Colored object listings:

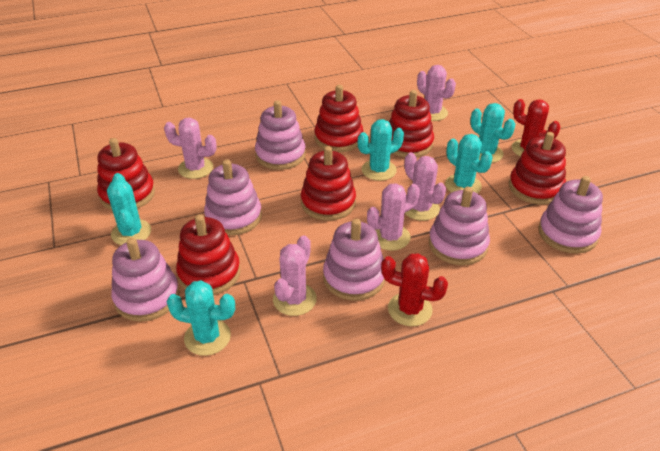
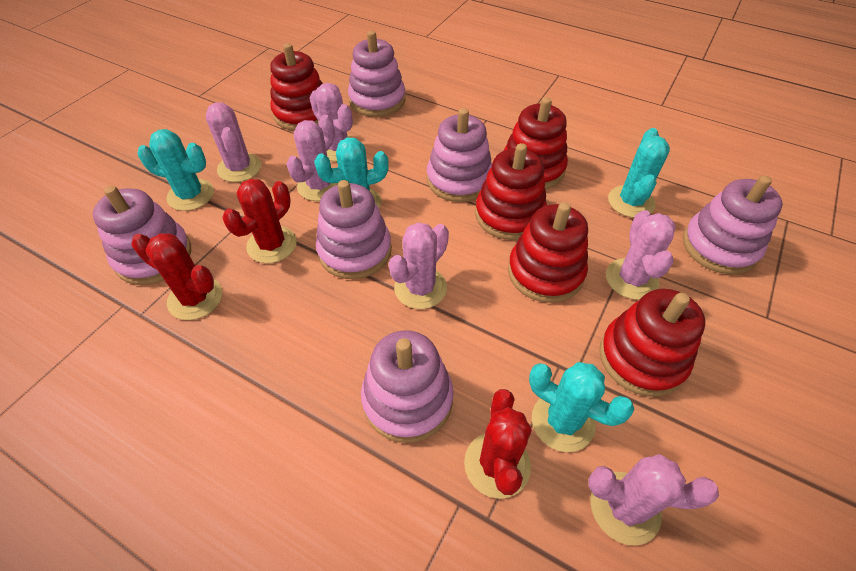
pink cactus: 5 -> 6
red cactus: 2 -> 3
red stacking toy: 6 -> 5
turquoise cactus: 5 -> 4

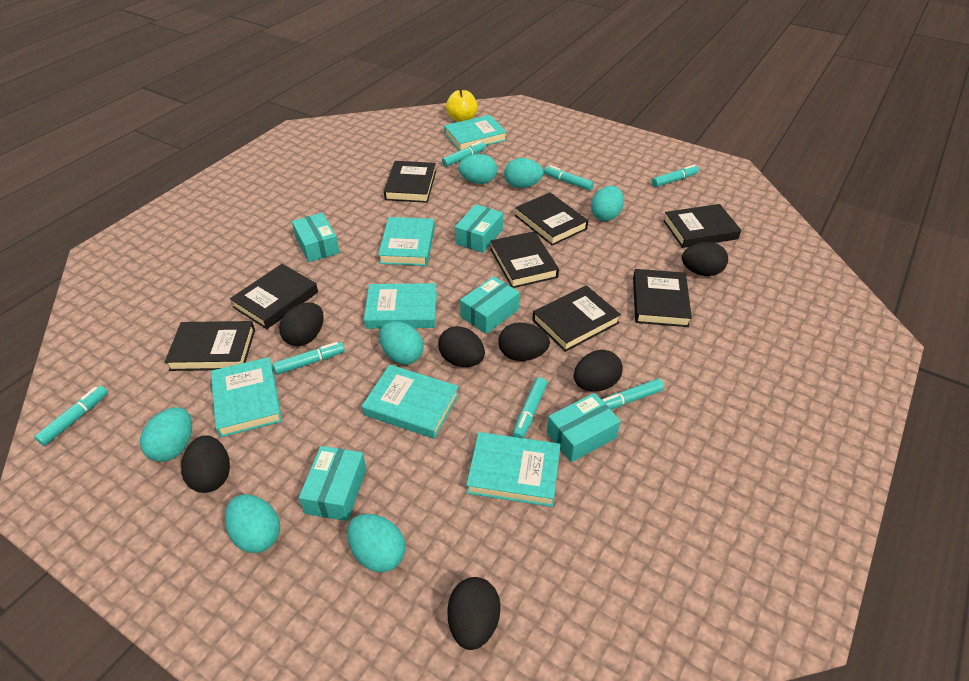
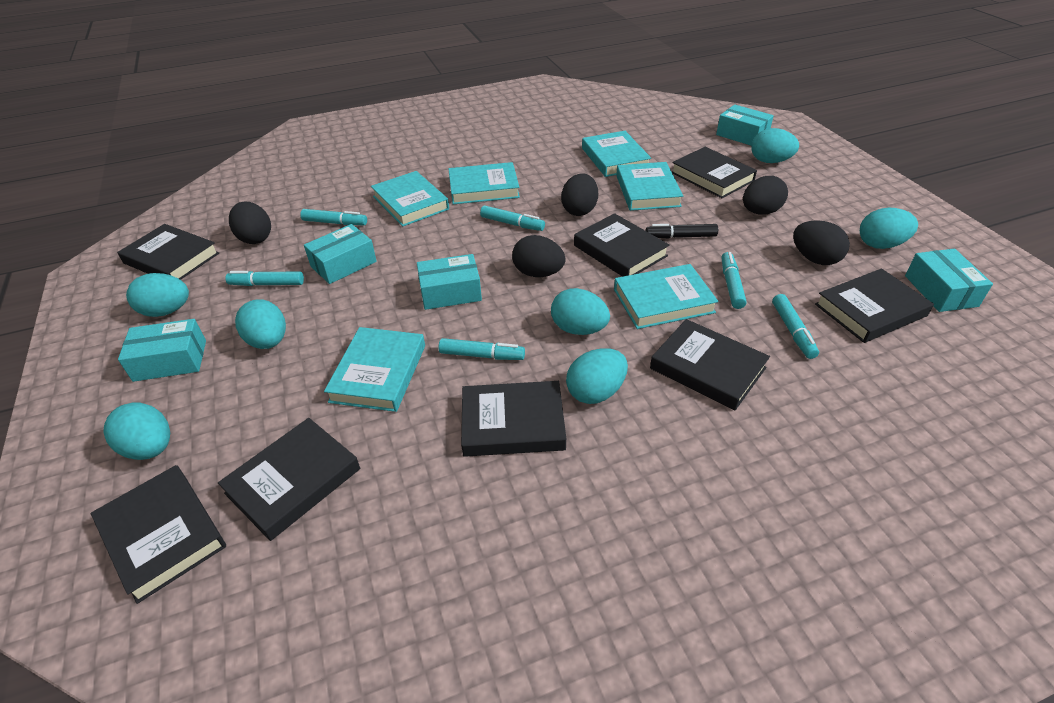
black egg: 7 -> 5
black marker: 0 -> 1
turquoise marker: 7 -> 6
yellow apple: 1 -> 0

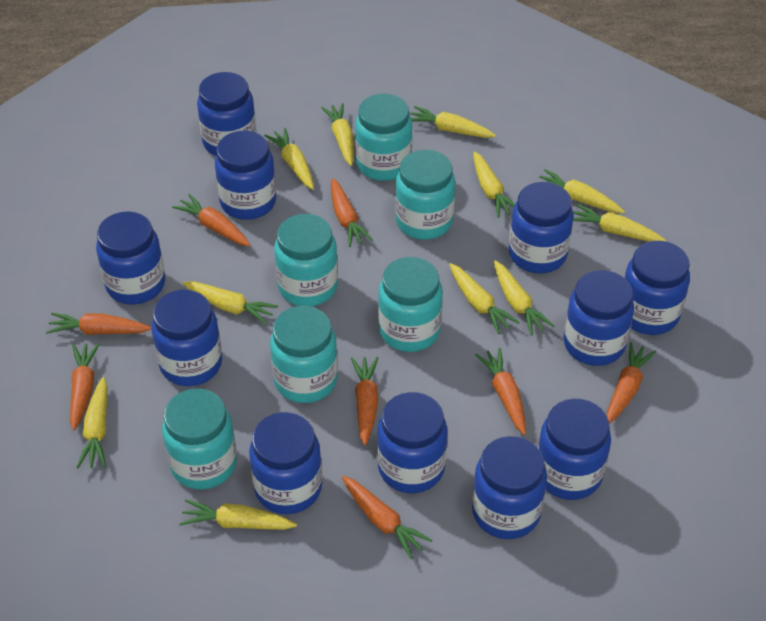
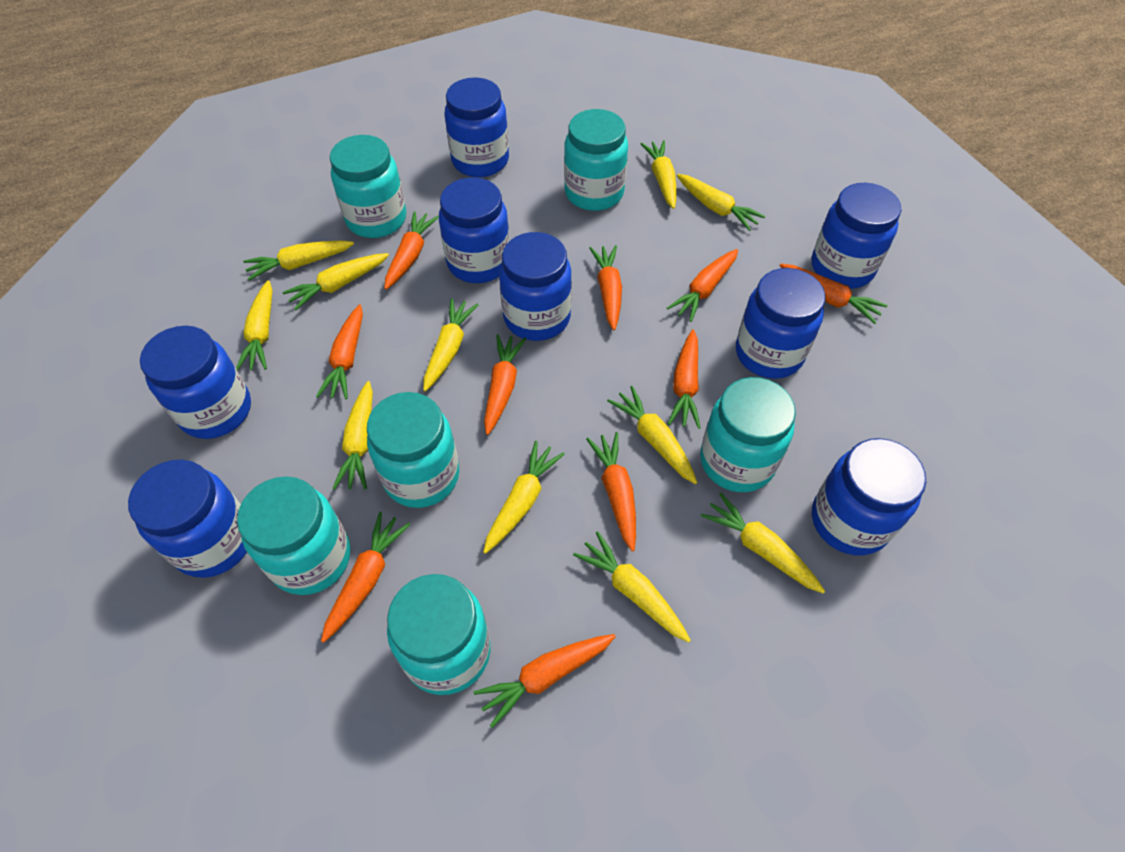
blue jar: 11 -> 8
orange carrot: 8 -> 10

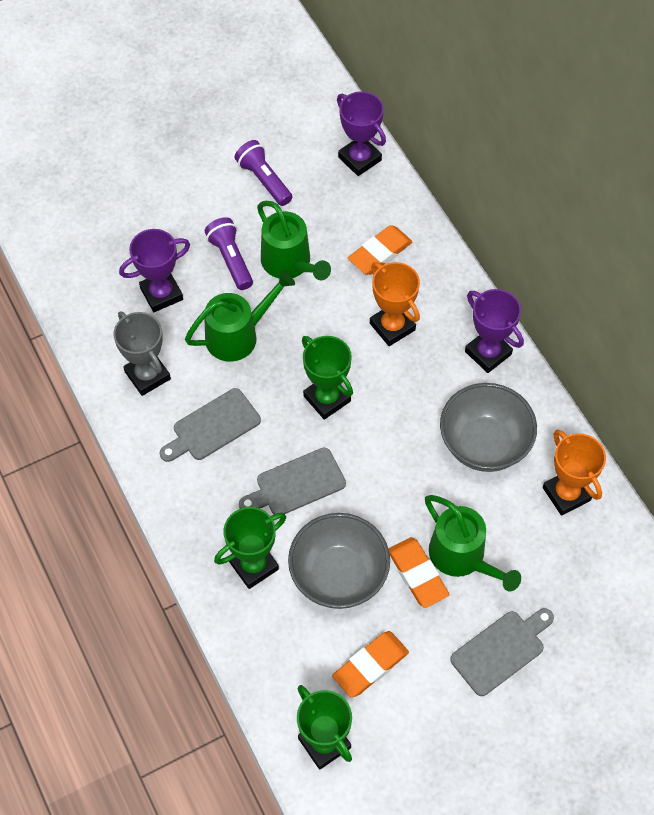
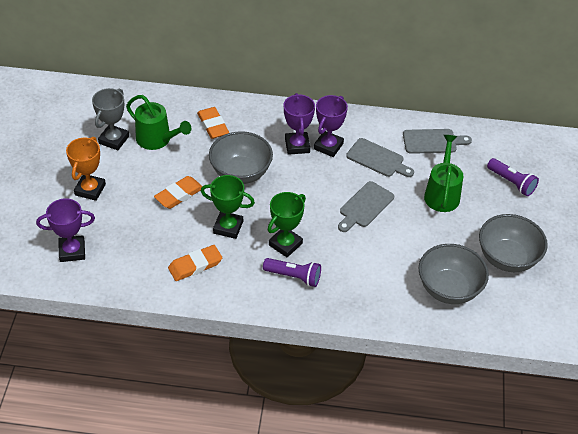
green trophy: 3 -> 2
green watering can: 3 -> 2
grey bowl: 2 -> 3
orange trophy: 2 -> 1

**What the task requires**
Only the lines from the one containing "yellow apple: 1 -> 0" through the last line of the entries should be transcribed, exactly and with no pictures.

**Problem solution**
yellow apple: 1 -> 0

blue jar: 11 -> 8
orange carrot: 8 -> 10

green trophy: 3 -> 2
green watering can: 3 -> 2
grey bowl: 2 -> 3
orange trophy: 2 -> 1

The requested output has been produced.